What is needed is a word-for-word copy of all the entries, minus the pictures.

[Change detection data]
⁂
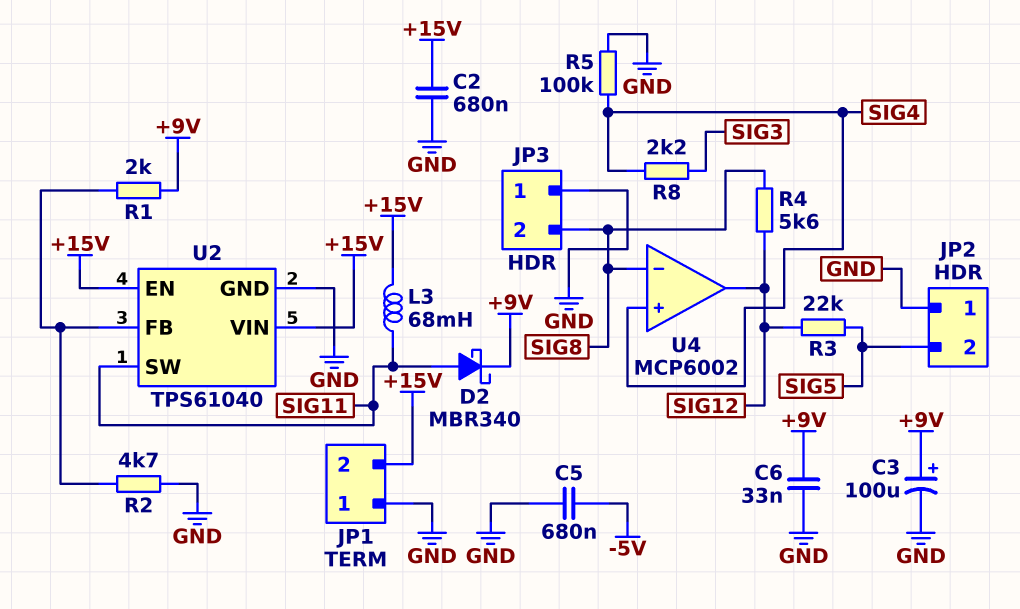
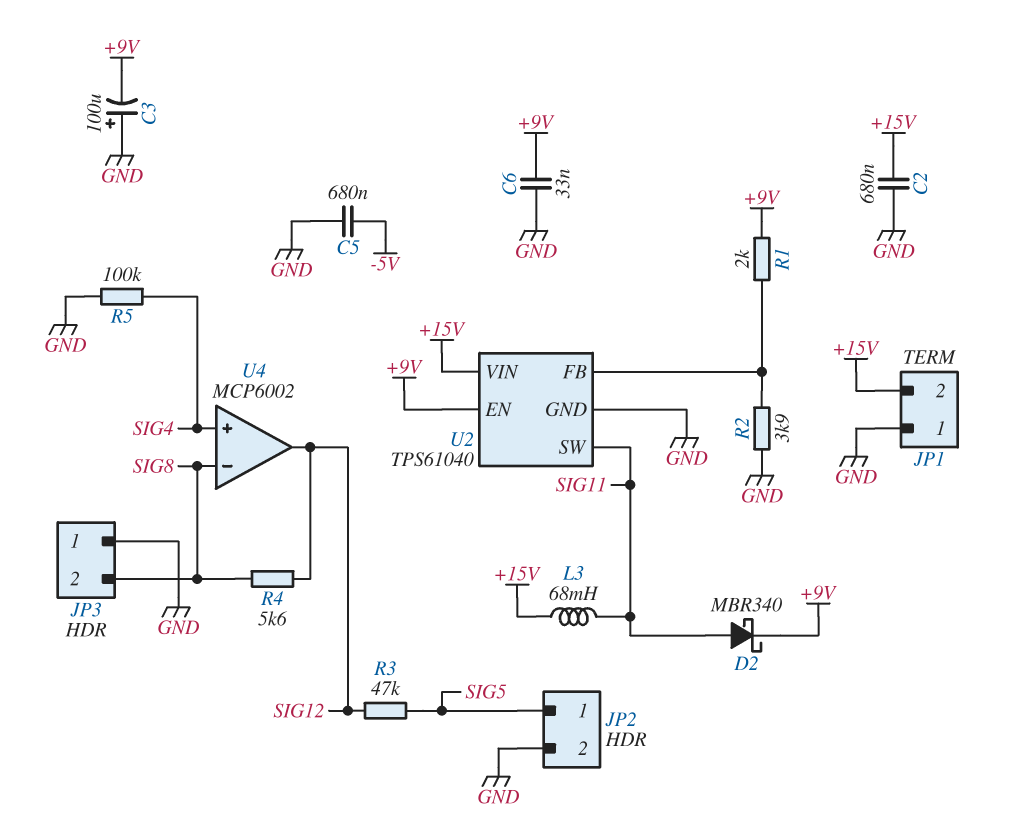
C3: 100uF (plus +9V, minus GND) -> 100uF (plus GND, minus +9V)
JP2 pin 1: GND -> SIG5
JP2 pin 2: SIG5 -> GND
R2: 4.7k (GND, U2/FB) -> 3.9k (GND, U2/FB)
R3: 22k (SIG5, SIG12) -> 47k (SIG5, SIG12)
R8: 2.2k (SIG3, SIG4) -> none
U2 pin EN: +15V -> +9V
⁂
_Response to the task:_
C3: 100uF (plus +9V, minus GND) -> 100uF (plus GND, minus +9V)
JP2 pin 1: GND -> SIG5
JP2 pin 2: SIG5 -> GND
R2: 4.7k (GND, U2/FB) -> 3.9k (GND, U2/FB)
R3: 22k (SIG5, SIG12) -> 47k (SIG5, SIG12)
R8: 2.2k (SIG3, SIG4) -> none
U2 pin EN: +15V -> +9V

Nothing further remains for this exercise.